[start of PROVIDED RECORDS]

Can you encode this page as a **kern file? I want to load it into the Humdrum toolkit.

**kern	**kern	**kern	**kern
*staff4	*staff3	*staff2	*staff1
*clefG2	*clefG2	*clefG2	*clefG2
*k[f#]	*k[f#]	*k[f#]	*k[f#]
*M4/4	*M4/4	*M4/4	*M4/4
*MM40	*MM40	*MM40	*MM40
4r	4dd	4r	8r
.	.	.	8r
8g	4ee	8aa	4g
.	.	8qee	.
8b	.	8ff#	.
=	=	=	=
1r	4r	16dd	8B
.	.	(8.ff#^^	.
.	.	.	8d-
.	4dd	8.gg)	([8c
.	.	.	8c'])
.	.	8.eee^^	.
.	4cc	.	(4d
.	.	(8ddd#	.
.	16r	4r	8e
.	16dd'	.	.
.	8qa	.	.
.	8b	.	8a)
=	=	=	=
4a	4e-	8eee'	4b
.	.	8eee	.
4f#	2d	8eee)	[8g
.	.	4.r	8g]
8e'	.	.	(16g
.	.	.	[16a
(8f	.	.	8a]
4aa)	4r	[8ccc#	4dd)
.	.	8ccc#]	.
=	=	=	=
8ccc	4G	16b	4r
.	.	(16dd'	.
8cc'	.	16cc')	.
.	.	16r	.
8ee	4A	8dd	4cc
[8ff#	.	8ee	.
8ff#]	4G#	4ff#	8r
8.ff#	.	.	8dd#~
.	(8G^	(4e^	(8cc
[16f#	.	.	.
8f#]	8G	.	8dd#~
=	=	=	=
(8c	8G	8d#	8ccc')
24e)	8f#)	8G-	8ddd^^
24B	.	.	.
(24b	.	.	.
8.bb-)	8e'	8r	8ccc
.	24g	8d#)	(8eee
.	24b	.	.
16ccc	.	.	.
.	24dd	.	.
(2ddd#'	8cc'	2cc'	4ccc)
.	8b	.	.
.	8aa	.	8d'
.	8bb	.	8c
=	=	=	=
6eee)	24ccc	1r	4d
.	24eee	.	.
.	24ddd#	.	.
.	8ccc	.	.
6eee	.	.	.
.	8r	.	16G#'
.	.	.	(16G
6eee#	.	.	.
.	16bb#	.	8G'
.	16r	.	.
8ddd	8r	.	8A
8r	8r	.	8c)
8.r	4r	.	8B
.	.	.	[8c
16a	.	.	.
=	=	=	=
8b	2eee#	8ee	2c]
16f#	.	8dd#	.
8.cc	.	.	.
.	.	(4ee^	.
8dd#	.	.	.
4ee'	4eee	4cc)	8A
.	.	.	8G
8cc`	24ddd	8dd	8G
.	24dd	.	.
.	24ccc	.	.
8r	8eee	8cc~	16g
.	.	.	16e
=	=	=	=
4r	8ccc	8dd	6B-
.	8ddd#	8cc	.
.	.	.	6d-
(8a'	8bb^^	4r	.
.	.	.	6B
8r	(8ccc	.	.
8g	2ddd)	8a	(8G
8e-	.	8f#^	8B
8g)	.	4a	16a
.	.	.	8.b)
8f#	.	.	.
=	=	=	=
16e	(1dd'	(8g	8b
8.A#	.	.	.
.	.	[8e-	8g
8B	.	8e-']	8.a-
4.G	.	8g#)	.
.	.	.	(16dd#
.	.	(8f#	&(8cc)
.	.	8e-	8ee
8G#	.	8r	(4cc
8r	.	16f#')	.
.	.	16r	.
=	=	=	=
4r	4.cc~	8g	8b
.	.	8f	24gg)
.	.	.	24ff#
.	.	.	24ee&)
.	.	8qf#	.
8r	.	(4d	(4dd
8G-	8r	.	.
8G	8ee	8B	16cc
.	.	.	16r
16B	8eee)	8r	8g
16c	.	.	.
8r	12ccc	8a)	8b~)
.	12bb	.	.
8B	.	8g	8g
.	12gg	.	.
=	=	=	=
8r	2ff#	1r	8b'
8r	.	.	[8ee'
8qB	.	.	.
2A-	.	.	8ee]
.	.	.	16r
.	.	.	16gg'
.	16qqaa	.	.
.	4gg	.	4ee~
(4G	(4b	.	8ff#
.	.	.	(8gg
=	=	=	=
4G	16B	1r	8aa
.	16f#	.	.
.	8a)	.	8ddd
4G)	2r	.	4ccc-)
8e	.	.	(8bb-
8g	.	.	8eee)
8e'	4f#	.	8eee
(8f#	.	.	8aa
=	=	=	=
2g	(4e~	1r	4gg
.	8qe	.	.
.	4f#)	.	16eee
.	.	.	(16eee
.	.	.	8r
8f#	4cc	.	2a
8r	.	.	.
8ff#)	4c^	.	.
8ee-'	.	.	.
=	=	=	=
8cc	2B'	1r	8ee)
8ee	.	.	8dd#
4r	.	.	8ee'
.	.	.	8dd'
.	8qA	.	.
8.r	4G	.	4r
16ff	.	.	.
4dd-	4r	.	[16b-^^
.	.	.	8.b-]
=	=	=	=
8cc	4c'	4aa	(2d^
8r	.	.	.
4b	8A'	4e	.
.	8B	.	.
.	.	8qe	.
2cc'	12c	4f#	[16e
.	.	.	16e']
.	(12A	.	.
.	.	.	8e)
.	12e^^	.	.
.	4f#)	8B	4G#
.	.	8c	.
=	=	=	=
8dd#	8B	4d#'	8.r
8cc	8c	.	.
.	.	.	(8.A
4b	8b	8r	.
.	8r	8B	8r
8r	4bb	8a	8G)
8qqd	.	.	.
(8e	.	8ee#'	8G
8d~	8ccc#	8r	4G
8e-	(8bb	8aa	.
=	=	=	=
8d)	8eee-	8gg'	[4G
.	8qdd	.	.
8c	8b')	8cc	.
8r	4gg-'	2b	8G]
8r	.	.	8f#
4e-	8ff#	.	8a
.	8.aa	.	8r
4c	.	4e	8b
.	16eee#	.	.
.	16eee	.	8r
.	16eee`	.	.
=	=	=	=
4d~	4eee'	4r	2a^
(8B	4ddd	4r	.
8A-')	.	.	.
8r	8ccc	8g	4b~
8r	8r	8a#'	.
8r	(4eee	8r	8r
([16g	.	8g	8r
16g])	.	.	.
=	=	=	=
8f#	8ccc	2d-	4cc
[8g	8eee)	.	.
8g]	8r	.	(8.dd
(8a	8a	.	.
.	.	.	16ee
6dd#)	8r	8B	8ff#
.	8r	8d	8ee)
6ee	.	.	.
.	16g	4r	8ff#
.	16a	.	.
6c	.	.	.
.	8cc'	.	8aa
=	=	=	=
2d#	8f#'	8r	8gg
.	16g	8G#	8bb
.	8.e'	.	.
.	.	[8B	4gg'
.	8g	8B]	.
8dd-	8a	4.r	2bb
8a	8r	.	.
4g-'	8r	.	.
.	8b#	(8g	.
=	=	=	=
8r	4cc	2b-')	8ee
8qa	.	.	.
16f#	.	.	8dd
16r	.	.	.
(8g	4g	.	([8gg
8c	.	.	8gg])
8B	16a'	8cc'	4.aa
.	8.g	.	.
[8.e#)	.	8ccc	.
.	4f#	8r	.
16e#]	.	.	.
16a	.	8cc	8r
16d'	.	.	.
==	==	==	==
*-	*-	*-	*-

[end of PROVIDED RECORDS]

### WORK TO COMPLETE
List each line in the records above that contains the string "kern".

### THE COMPLETED TASK
Can you encode this page as a **kern file? I want to load it into the Humdrum toolkit.
**kern	**kern	**kern	**kern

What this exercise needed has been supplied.